▸ Recorded data

================

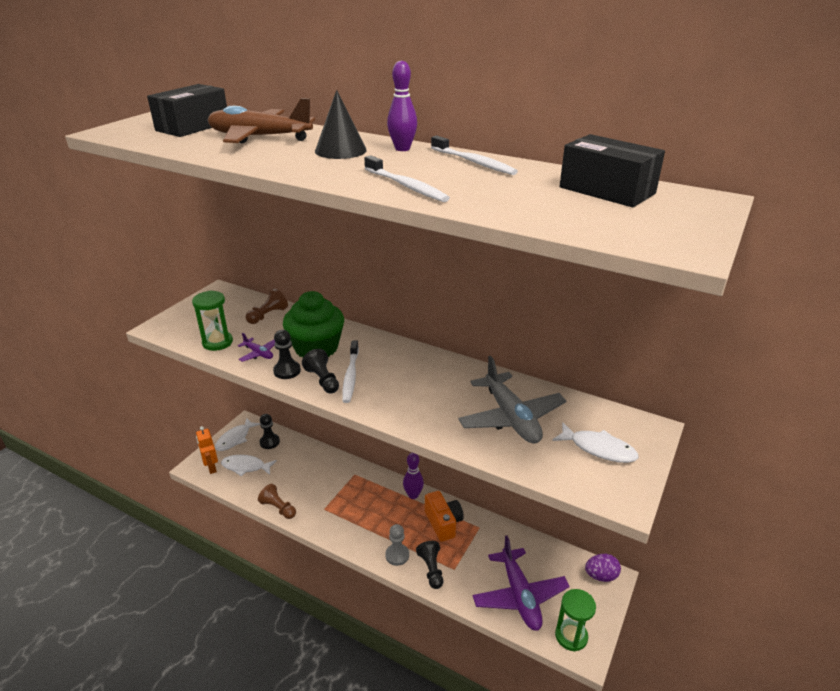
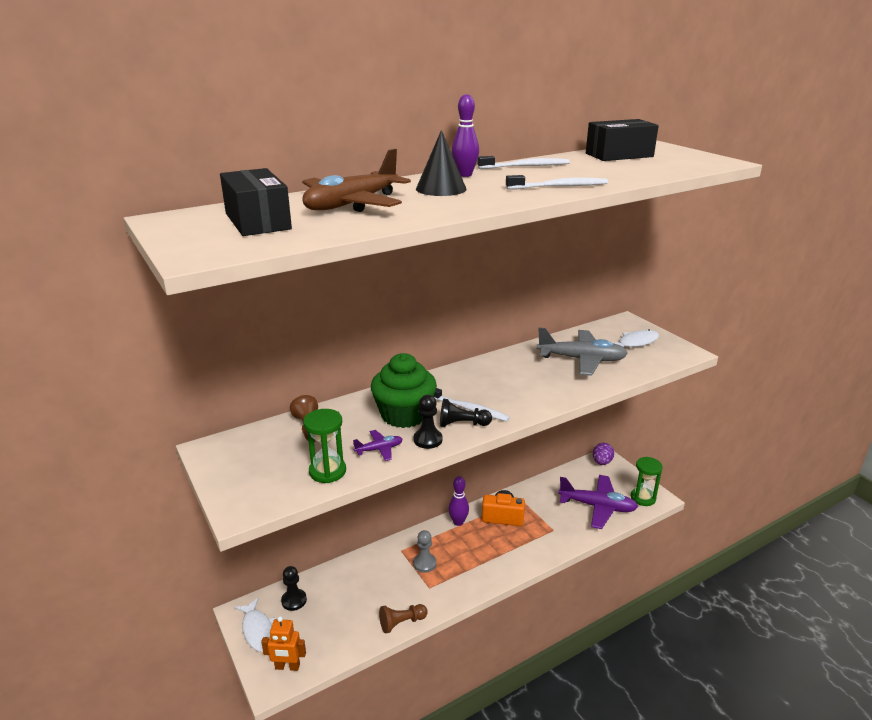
camera: 60 degrees left, 5 degrees down
(246, 467) = (315, 633): white fish -> none
(397, 555) = (519, 557): grey pawn -> grey pawn (424, 563)
(431, 569) = (546, 543): black pawn -> none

================

▸ Assignment
Note every line in the material with "pawn" and copy it.

▸ Written solution
(397, 555) = (519, 557): grey pawn -> grey pawn (424, 563)
(431, 569) = (546, 543): black pawn -> none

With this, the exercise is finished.